Assigned task:
Copy out all of the entries, keeping every word the same.

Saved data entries
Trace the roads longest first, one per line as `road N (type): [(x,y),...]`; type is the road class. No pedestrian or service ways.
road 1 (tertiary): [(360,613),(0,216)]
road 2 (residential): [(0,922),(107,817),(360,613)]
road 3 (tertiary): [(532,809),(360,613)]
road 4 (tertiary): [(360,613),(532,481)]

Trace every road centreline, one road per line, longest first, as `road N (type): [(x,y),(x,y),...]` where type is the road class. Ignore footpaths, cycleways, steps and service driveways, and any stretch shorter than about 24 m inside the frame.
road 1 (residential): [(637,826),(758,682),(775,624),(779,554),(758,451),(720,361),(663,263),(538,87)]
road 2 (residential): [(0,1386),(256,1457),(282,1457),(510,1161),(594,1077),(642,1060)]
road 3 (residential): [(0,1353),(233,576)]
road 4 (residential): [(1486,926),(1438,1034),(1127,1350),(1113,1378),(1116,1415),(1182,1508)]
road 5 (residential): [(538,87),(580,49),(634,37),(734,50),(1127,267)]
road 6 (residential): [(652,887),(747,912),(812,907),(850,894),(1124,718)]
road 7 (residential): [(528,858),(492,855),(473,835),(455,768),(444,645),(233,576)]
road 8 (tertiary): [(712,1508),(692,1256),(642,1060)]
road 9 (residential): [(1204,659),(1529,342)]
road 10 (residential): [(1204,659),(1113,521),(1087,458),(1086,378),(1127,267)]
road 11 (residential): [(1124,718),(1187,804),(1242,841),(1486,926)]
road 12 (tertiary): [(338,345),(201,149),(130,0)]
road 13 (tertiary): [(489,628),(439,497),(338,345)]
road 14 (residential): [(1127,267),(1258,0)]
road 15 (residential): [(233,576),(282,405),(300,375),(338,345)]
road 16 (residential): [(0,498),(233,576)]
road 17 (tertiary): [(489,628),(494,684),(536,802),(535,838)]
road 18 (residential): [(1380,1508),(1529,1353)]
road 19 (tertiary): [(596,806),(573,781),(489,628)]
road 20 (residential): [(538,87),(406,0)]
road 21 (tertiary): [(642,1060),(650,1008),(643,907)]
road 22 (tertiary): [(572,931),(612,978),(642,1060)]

Solution below:
Trace the roads longest first, one per line as `road N (type): [(x,y),...]`; type is the road class. No pedestrian or service ways.
road 1 (tertiary): [(360,613),(0,216)]
road 2 (residential): [(0,922),(107,817),(360,613)]
road 3 (tertiary): [(532,809),(360,613)]
road 4 (tertiary): [(360,613),(532,481)]

Trace every road centreline, one road per line, longest first, as `road N (type): [(x,y),(x,y),...]` where type is the road class. Ignore footpaths, cycleways, steps and service driveways, and any stretch shorter than about 24 m inside the frame.
road 1 (residential): [(637,826),(758,682),(775,624),(779,554),(758,451),(720,361),(663,263),(538,87)]
road 2 (residential): [(0,1386),(256,1457),(282,1457),(510,1161),(594,1077),(642,1060)]
road 3 (residential): [(0,1353),(233,576)]
road 4 (residential): [(1486,926),(1438,1034),(1127,1350),(1113,1378),(1116,1415),(1182,1508)]
road 5 (residential): [(538,87),(580,49),(634,37),(734,50),(1127,267)]
road 6 (residential): [(652,887),(747,912),(812,907),(850,894),(1124,718)]
road 7 (residential): [(528,858),(492,855),(473,835),(455,768),(444,645),(233,576)]
road 8 (tertiary): [(712,1508),(692,1256),(642,1060)]
road 9 (residential): [(1204,659),(1529,342)]
road 10 (residential): [(1204,659),(1113,521),(1087,458),(1086,378),(1127,267)]
road 11 (residential): [(1124,718),(1187,804),(1242,841),(1486,926)]
road 12 (tertiary): [(338,345),(201,149),(130,0)]
road 13 (tertiary): [(489,628),(439,497),(338,345)]
road 14 (residential): [(1127,267),(1258,0)]
road 15 (residential): [(233,576),(282,405),(300,375),(338,345)]
road 16 (residential): [(0,498),(233,576)]
road 17 (tertiary): [(489,628),(494,684),(536,802),(535,838)]
road 18 (residential): [(1380,1508),(1529,1353)]
road 19 (tertiary): [(596,806),(573,781),(489,628)]
road 20 (residential): [(538,87),(406,0)]
road 21 (tertiary): [(642,1060),(650,1008),(643,907)]
road 22 (tertiary): [(572,931),(612,978),(642,1060)]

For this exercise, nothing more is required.